#### Given data

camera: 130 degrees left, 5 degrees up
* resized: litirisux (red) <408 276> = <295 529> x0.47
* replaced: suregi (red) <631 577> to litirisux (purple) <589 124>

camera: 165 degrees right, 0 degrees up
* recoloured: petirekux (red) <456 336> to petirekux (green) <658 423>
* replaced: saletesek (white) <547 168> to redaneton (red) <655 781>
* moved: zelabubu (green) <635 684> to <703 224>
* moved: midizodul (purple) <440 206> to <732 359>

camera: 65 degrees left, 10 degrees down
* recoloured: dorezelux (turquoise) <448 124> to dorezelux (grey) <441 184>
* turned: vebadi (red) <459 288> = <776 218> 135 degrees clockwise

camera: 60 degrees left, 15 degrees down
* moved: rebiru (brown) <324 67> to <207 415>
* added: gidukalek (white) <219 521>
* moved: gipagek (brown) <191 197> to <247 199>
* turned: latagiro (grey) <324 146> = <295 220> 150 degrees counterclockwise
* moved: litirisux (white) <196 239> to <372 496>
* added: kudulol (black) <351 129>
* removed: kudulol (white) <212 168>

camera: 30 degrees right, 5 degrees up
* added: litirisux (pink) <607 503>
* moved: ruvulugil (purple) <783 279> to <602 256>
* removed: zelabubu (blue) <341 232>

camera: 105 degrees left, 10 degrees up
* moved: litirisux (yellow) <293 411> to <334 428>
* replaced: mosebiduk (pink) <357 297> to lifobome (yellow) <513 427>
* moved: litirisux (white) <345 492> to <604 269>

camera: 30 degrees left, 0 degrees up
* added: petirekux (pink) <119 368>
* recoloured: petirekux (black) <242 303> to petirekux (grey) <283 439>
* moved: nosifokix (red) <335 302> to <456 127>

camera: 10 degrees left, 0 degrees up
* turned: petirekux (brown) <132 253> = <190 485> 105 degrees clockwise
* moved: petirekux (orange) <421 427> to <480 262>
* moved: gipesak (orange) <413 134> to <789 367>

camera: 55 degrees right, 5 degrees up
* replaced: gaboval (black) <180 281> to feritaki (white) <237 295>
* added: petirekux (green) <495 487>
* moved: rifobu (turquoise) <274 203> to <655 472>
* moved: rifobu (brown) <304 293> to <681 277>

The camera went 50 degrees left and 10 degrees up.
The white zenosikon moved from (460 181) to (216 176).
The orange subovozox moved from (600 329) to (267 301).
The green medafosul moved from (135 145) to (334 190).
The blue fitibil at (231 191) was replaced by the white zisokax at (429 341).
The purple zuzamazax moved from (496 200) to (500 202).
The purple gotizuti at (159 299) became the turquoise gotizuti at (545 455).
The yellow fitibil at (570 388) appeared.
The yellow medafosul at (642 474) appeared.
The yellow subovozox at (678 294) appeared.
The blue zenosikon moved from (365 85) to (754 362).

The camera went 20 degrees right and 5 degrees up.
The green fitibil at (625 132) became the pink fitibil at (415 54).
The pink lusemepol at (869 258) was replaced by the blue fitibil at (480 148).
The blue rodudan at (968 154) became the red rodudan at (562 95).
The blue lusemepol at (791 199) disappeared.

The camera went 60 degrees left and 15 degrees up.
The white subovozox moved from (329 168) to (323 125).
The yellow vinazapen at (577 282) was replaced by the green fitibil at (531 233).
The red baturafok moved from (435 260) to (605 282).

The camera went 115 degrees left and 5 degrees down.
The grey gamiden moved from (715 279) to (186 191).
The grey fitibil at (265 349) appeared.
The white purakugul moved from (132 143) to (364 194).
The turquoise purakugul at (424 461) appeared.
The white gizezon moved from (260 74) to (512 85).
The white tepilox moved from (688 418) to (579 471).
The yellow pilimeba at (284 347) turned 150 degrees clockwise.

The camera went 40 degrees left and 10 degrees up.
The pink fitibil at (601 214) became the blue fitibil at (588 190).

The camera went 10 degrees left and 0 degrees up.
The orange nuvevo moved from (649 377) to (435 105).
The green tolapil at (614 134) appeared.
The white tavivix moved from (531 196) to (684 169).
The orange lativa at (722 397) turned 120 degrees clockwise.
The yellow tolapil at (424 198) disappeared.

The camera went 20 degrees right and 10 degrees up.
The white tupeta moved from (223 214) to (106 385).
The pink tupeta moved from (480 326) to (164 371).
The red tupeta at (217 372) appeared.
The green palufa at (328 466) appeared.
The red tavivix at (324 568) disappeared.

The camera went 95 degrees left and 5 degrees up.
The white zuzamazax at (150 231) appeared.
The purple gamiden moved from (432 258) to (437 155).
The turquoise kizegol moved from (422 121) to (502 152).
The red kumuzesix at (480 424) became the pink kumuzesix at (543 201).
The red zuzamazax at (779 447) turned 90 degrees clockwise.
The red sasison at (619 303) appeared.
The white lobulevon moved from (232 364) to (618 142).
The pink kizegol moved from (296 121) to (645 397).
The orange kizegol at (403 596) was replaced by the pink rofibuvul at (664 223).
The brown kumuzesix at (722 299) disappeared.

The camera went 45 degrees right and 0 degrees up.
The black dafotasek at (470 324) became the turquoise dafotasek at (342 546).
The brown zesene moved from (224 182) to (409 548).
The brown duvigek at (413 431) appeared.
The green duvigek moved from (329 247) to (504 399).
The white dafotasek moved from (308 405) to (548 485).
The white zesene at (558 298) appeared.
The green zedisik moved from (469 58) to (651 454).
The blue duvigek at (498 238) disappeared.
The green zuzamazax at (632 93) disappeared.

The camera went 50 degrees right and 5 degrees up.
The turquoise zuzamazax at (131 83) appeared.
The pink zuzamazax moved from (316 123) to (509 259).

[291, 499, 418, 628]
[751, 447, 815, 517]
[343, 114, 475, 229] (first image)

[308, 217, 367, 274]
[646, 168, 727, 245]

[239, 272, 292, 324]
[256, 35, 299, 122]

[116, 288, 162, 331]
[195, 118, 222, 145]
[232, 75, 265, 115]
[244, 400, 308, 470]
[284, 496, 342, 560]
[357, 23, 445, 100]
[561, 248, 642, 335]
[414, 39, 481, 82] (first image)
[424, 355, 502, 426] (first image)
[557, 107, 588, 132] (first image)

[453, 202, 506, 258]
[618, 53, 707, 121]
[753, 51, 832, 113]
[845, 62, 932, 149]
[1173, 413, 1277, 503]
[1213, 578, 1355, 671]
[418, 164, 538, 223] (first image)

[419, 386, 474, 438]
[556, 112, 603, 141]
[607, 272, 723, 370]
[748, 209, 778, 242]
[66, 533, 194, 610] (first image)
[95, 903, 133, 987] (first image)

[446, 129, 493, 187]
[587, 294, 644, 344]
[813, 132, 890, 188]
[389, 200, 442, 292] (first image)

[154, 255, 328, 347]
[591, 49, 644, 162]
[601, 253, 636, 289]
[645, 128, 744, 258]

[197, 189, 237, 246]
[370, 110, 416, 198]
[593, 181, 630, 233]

########

Which lines above contain the word "medafosul"? List them.

[Written reply]
The green medafosul moved from (135 145) to (334 190).
The yellow medafosul at (642 474) appeared.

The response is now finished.